Instructions for the task ▸ Your reply should reproduce the data below without a single alteration, apart from dropping the images.

===== Materials provided =====

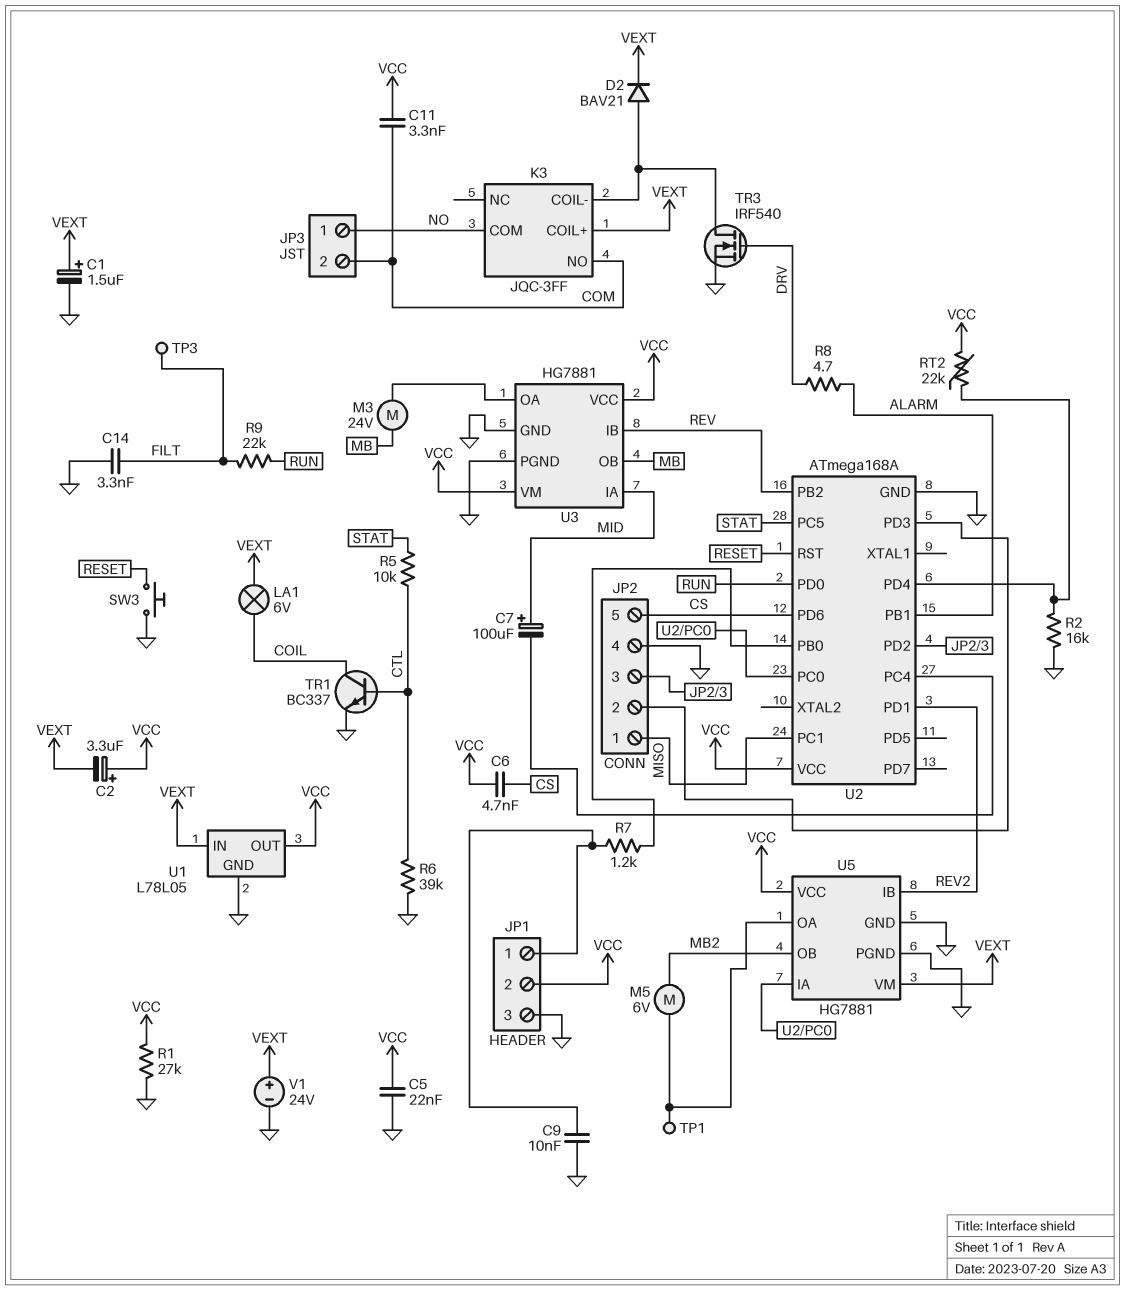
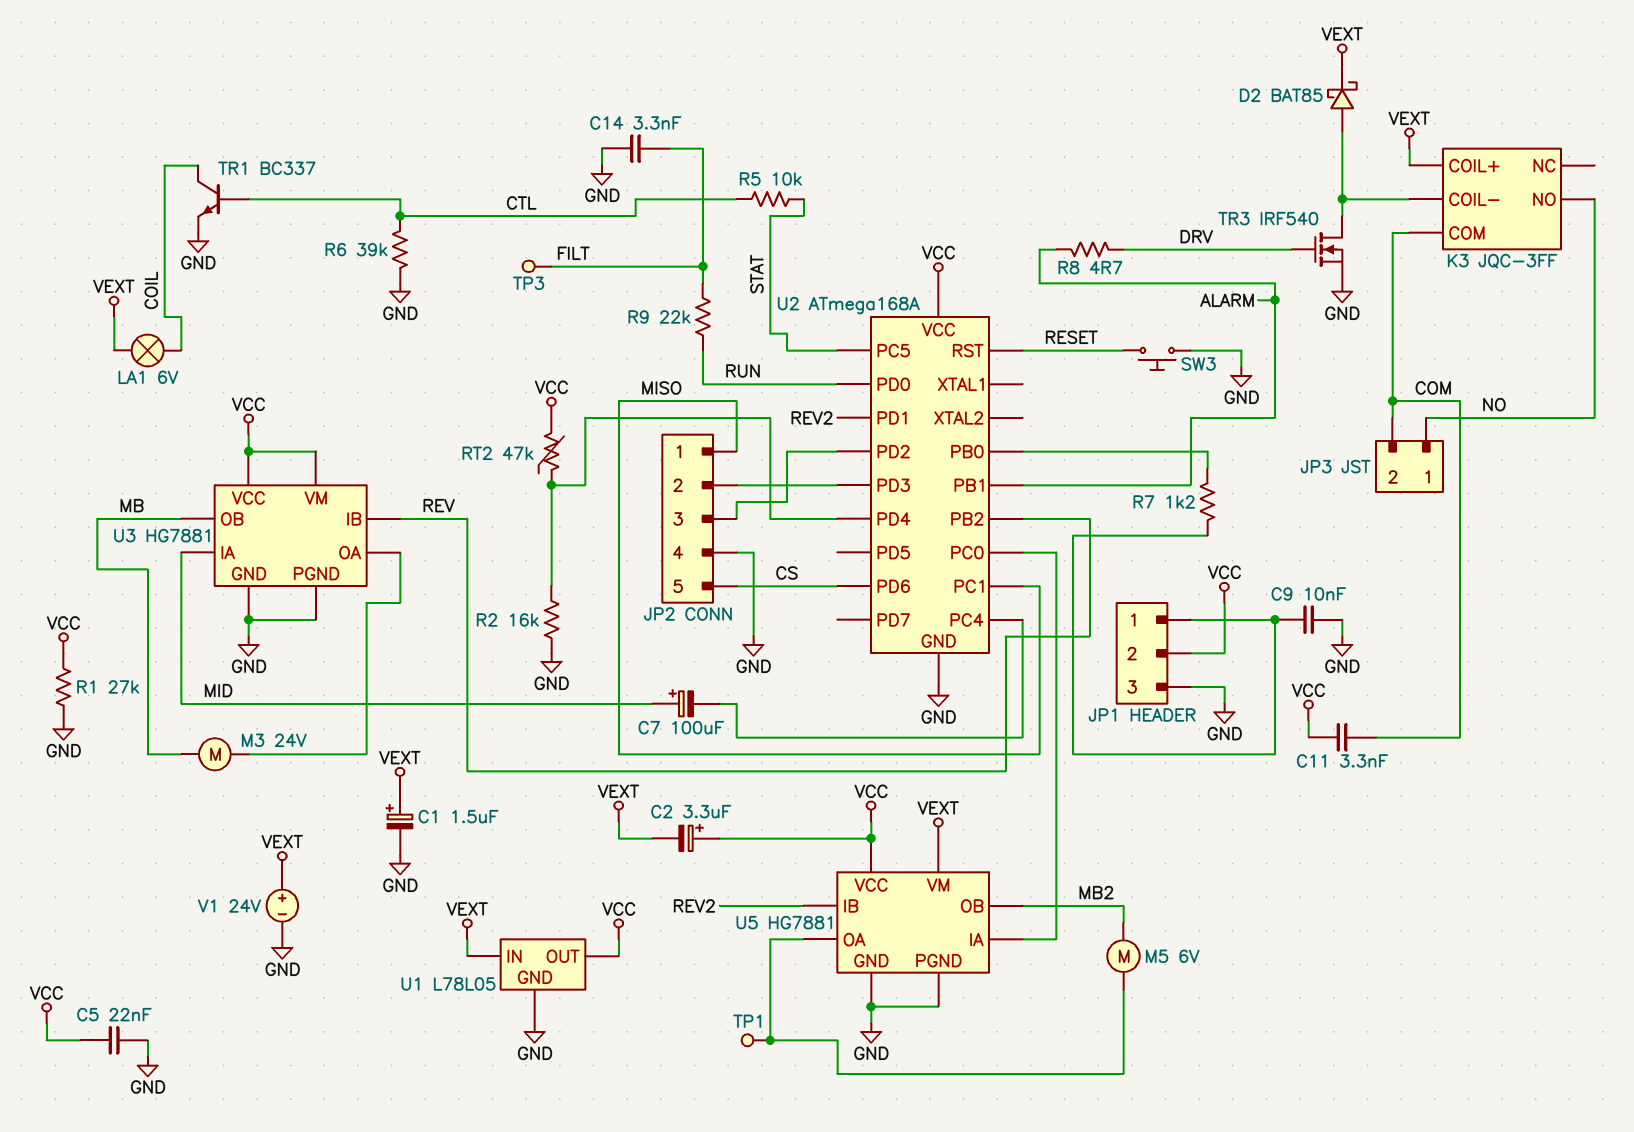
C6: 4.7nF (CS, VCC) -> none
D2: diode BAV21 (A K3/COIL-, K VEXT) -> schottky BAT85 (A K3/COIL-, K VEXT)
K3 pin COM: NO -> COM
K3 pin NO: COM -> NO
RT2: 22k (U2/PD4, VCC) -> 47k (U2/PD4, VCC)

=====

Result of this task ▸
C6: 4.7nF (CS, VCC) -> none
D2: diode BAV21 (A K3/COIL-, K VEXT) -> schottky BAT85 (A K3/COIL-, K VEXT)
K3 pin COM: NO -> COM
K3 pin NO: COM -> NO
RT2: 22k (U2/PD4, VCC) -> 47k (U2/PD4, VCC)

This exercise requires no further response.